[[ INFORMATION SUPPLIED, beginning ]]
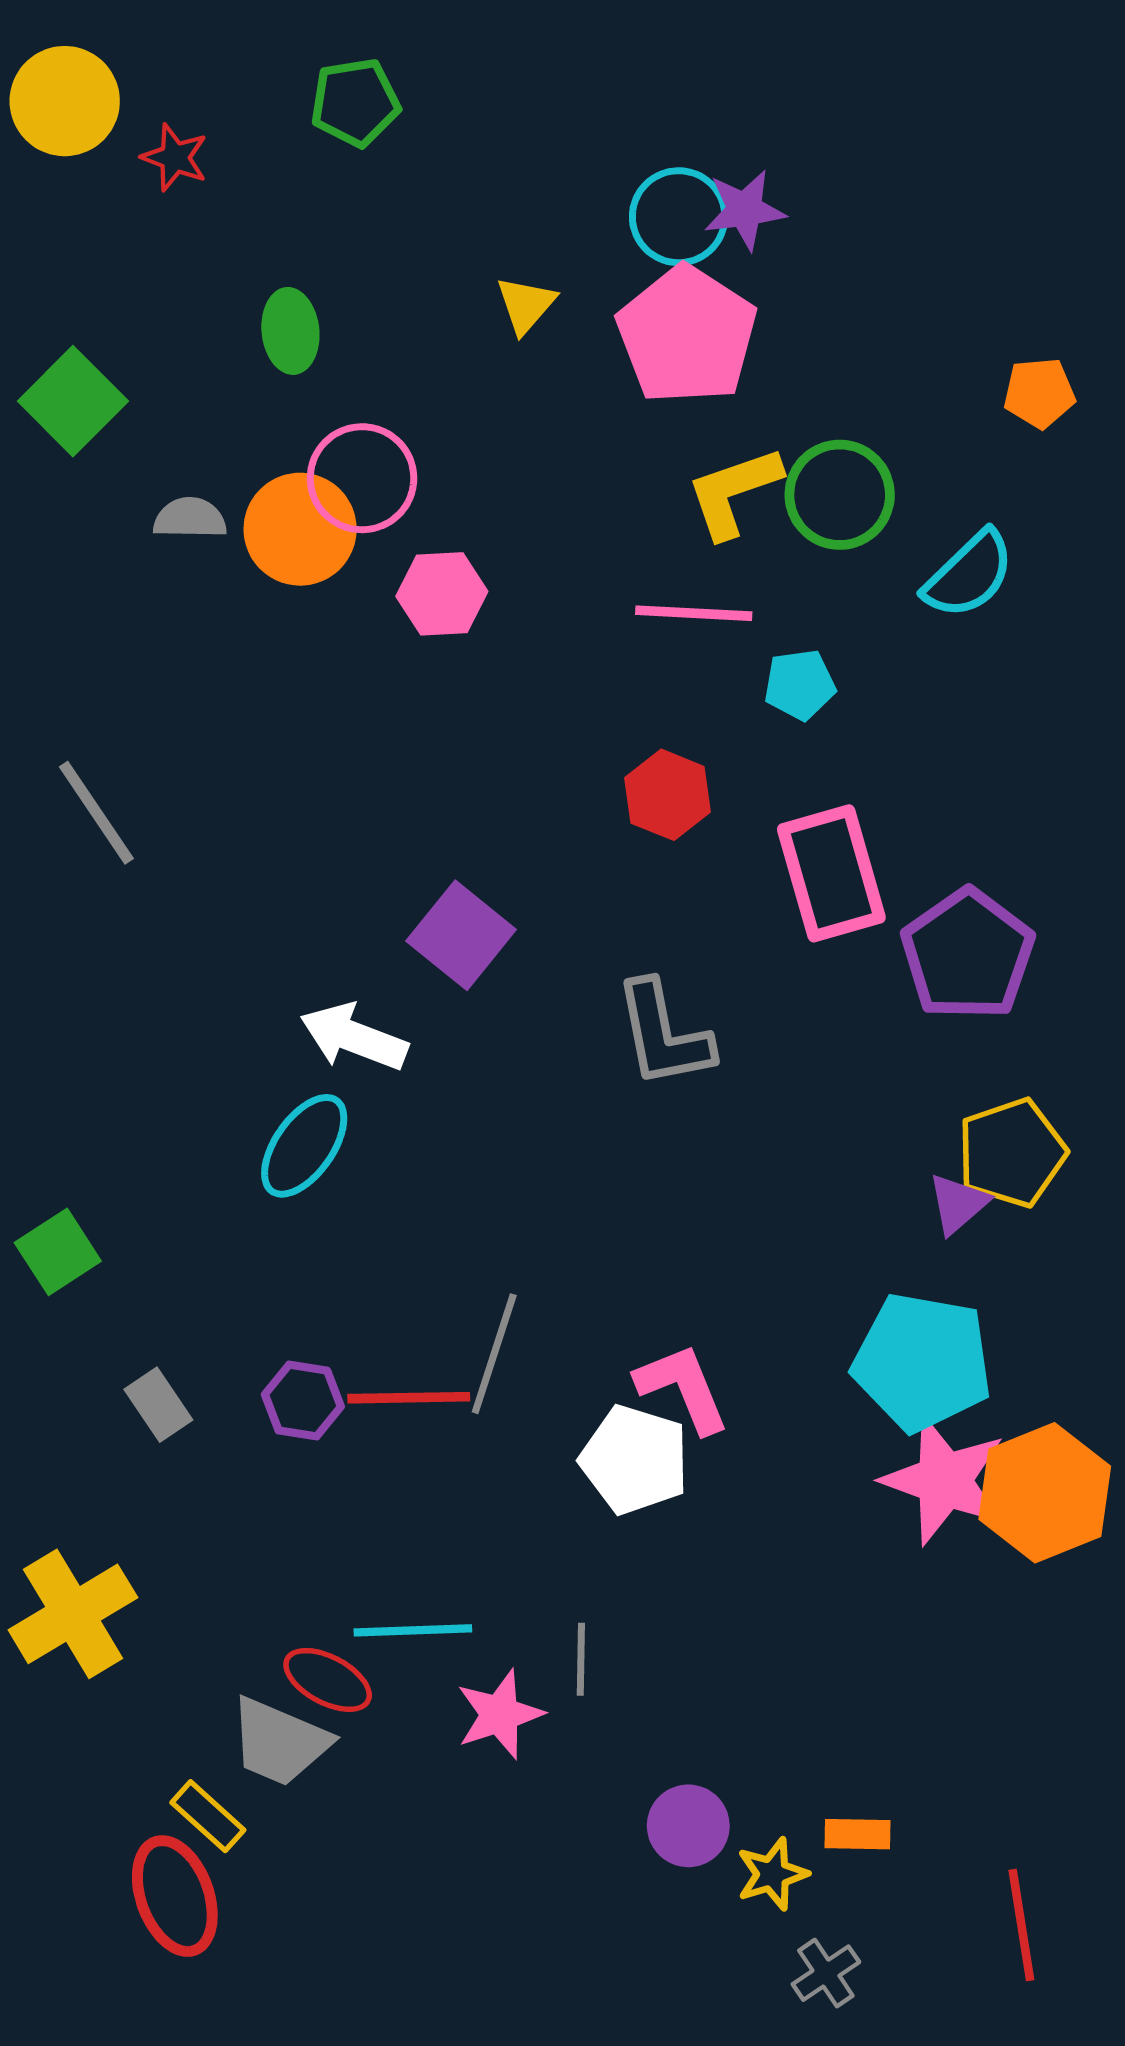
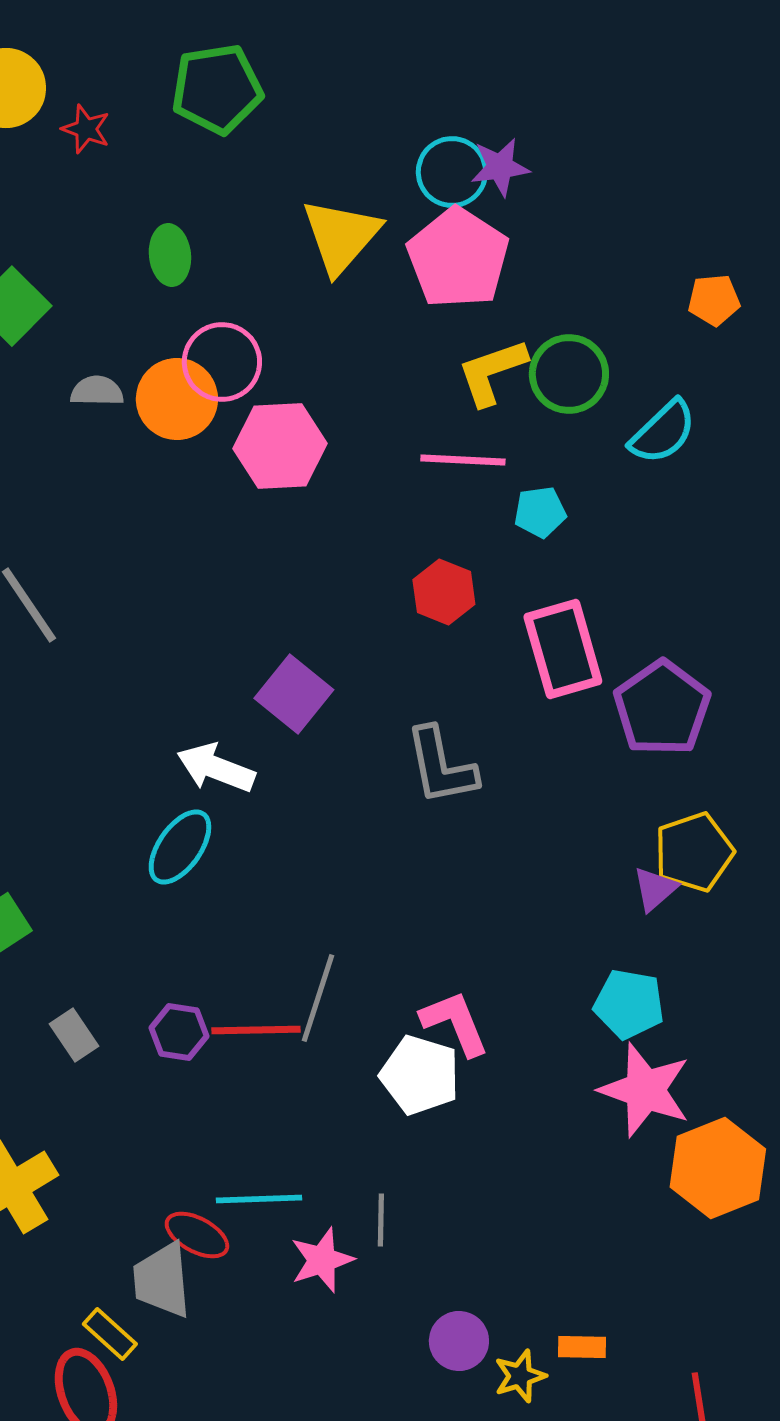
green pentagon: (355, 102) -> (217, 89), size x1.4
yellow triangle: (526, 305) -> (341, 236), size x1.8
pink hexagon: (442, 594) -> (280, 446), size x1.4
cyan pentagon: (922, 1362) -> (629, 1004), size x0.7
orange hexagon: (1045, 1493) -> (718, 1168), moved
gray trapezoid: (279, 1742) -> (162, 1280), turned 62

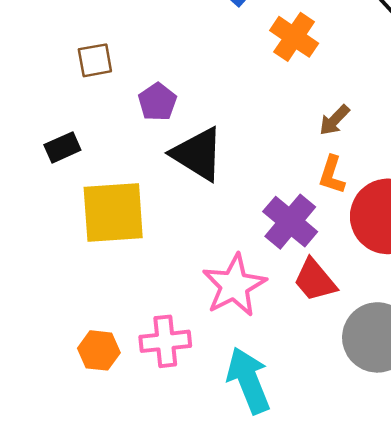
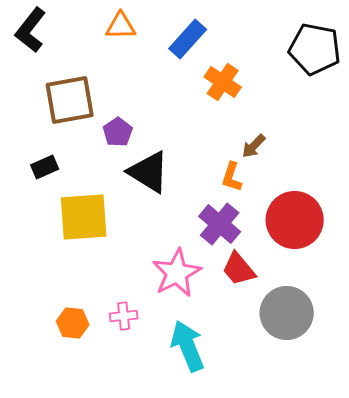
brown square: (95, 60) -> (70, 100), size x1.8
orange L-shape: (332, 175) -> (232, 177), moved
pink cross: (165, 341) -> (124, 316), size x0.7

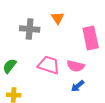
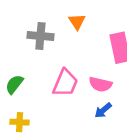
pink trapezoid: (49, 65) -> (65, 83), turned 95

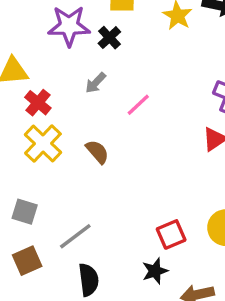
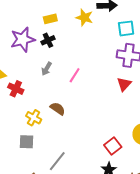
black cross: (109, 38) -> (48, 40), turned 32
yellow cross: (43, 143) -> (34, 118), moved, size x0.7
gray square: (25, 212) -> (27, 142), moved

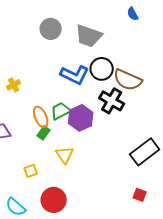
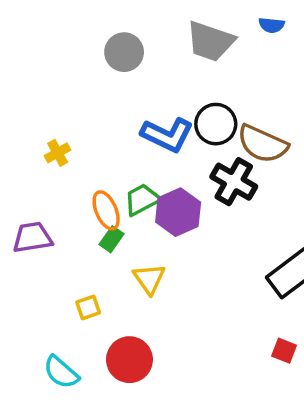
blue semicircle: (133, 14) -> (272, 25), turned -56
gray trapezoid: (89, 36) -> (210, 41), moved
[[ INFORMATION SUPPLIED, end ]]
PROBLEM TO WORK ON: All lines above between the line that contains "pink trapezoid: (49, 65)" and the last line of the entries, both included, must be transcribed exactly. No pictures are to appear.

ANSWER AREA:
pink trapezoid: (49, 65) -> (65, 83), turned 95

black cross: (109, 38) -> (48, 40), turned 32
yellow cross: (43, 143) -> (34, 118), moved, size x0.7
gray square: (25, 212) -> (27, 142), moved

blue semicircle: (133, 14) -> (272, 25), turned -56
gray trapezoid: (89, 36) -> (210, 41), moved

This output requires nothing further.